WHAT THE TASK REQUIRES:
A faithful copy of the data is what is wanted, minus any pictures.

MATERIAL PROVIDED:
=-=-=-=-=

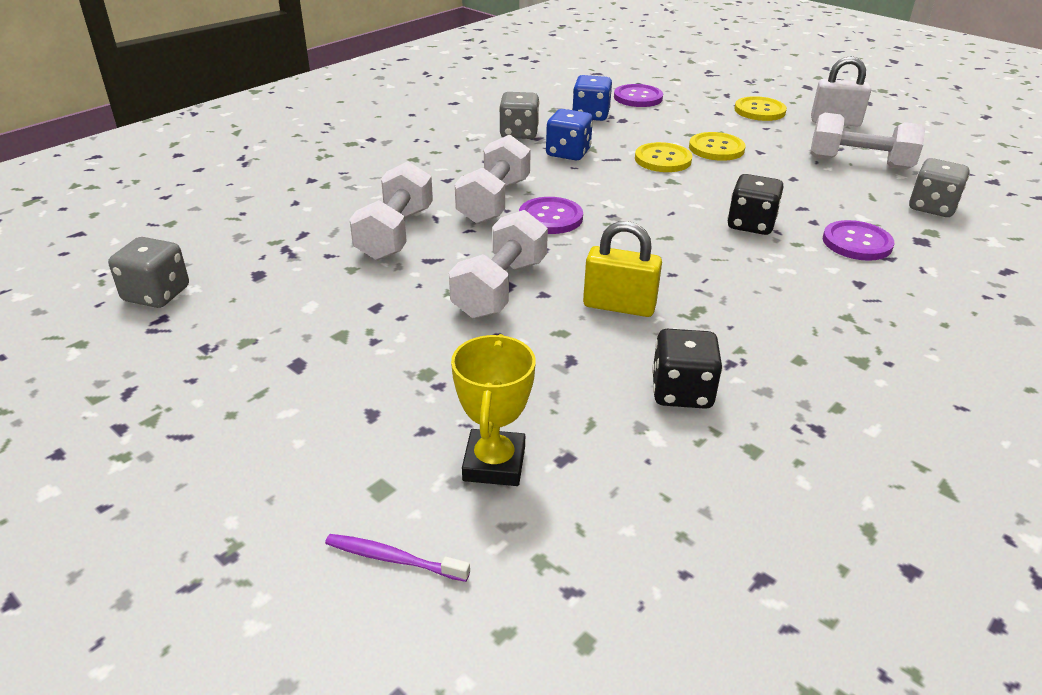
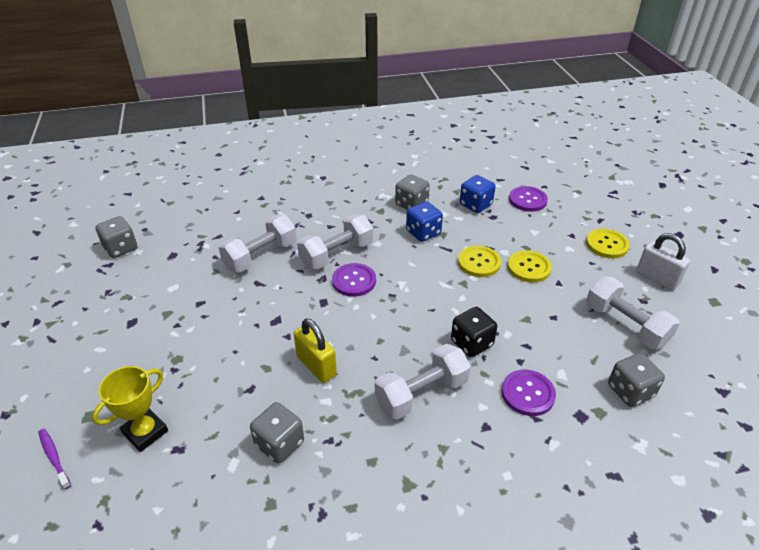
camera: 35 degrees right, 5 degrees up
(500, 288) = (270, 320): white dumbbell -> white dumbbell (421, 393)
(681, 392) = (279, 443): black dice -> grey dice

=-=-=-=-=

EXERCISE RESPONSE:
camera: 35 degrees right, 5 degrees up
(500, 288) = (270, 320): white dumbbell -> white dumbbell (421, 393)
(681, 392) = (279, 443): black dice -> grey dice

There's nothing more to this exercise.